━━━━━ Material for this exercise ━━━━━
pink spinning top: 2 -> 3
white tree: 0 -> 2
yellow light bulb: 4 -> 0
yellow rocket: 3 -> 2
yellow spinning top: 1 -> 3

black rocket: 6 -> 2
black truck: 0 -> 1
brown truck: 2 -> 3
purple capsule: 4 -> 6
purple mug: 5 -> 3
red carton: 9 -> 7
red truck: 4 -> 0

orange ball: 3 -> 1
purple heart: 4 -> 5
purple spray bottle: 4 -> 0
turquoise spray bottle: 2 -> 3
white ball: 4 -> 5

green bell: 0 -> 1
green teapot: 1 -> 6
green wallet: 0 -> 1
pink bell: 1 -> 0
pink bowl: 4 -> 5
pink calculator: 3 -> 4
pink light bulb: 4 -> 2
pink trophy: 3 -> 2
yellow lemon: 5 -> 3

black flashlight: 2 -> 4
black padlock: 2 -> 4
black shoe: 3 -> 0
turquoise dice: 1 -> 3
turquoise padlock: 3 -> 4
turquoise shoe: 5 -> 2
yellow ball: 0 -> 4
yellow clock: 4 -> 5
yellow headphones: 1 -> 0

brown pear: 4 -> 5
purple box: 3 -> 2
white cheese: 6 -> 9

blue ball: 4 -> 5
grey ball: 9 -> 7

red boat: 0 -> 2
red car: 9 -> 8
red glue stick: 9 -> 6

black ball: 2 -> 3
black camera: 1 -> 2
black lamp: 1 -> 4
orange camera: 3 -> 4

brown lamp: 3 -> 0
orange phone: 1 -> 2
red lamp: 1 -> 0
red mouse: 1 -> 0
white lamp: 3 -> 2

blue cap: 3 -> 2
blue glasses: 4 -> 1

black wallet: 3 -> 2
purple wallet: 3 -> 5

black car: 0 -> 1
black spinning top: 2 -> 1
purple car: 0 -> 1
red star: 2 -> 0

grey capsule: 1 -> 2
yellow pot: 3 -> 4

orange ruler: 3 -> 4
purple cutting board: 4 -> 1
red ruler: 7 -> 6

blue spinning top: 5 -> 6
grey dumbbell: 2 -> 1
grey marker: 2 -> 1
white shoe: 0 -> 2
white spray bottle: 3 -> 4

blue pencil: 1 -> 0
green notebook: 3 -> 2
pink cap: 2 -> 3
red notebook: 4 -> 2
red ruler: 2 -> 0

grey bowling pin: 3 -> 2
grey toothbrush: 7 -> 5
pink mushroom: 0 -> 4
━━━━━
- Action item: Nothing but the lines from the one with "red glue stick: 9 -> 6" through the last line of the data should appear; print them exactly.

- Response to the task:
red glue stick: 9 -> 6

black ball: 2 -> 3
black camera: 1 -> 2
black lamp: 1 -> 4
orange camera: 3 -> 4

brown lamp: 3 -> 0
orange phone: 1 -> 2
red lamp: 1 -> 0
red mouse: 1 -> 0
white lamp: 3 -> 2

blue cap: 3 -> 2
blue glasses: 4 -> 1

black wallet: 3 -> 2
purple wallet: 3 -> 5

black car: 0 -> 1
black spinning top: 2 -> 1
purple car: 0 -> 1
red star: 2 -> 0

grey capsule: 1 -> 2
yellow pot: 3 -> 4

orange ruler: 3 -> 4
purple cutting board: 4 -> 1
red ruler: 7 -> 6

blue spinning top: 5 -> 6
grey dumbbell: 2 -> 1
grey marker: 2 -> 1
white shoe: 0 -> 2
white spray bottle: 3 -> 4

blue pencil: 1 -> 0
green notebook: 3 -> 2
pink cap: 2 -> 3
red notebook: 4 -> 2
red ruler: 2 -> 0

grey bowling pin: 3 -> 2
grey toothbrush: 7 -> 5
pink mushroom: 0 -> 4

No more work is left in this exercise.